Records from a data source
+++
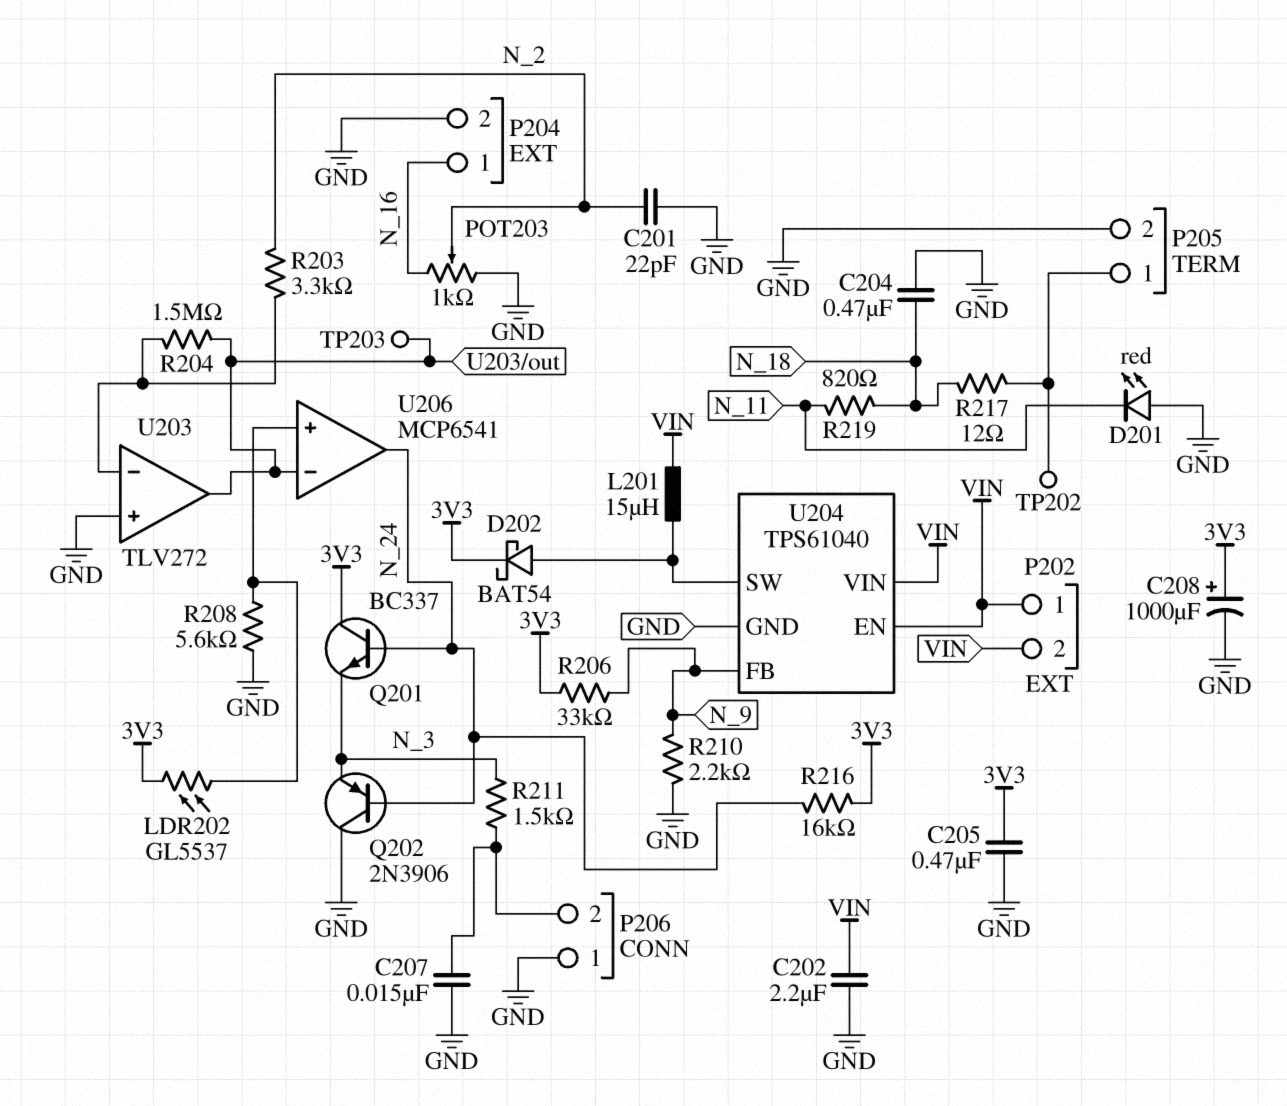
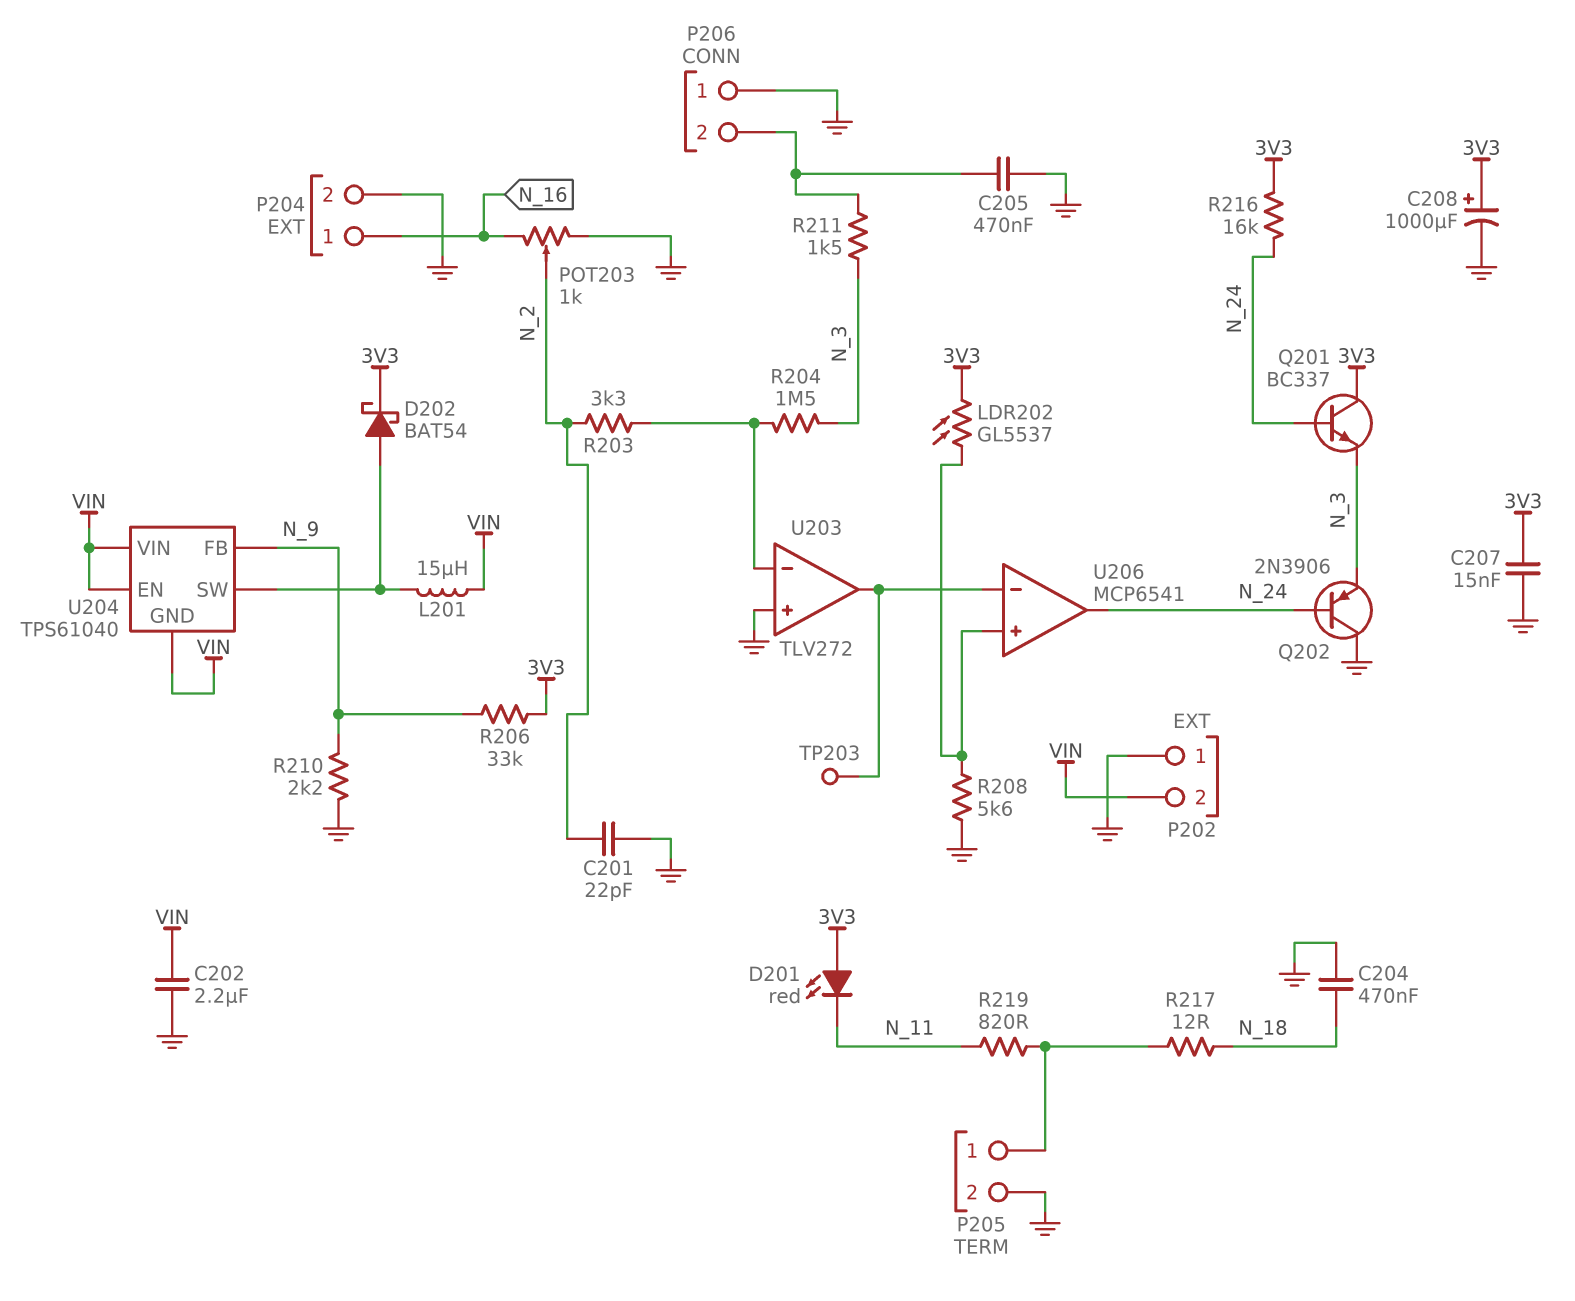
C205: 470nF (3V3, GND) -> 470nF (GND, P206/2)
C207: 15nF (GND, P206/2) -> 15nF (3V3, GND)
D201: LED red (A GND, K N_11) -> LED red (A 3V3, K N_11)
P202 pin 1: VIN -> GND
R204: 1.5M (U203/in-, U203/out) -> 1.5M (N_3, U203/in-)
R219: 820 (N_11, N_18) -> 820 (N_11, P205/1)
TP202: test point (P205/1) -> none
U204 pin GND: GND -> VIN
+++
- [TASK TO COMPLETE]: Strip the images and return the remaining data exactly.

- [TASK RESPONSE]:
C205: 470nF (3V3, GND) -> 470nF (GND, P206/2)
C207: 15nF (GND, P206/2) -> 15nF (3V3, GND)
D201: LED red (A GND, K N_11) -> LED red (A 3V3, K N_11)
P202 pin 1: VIN -> GND
R204: 1.5M (U203/in-, U203/out) -> 1.5M (N_3, U203/in-)
R219: 820 (N_11, N_18) -> 820 (N_11, P205/1)
TP202: test point (P205/1) -> none
U204 pin GND: GND -> VIN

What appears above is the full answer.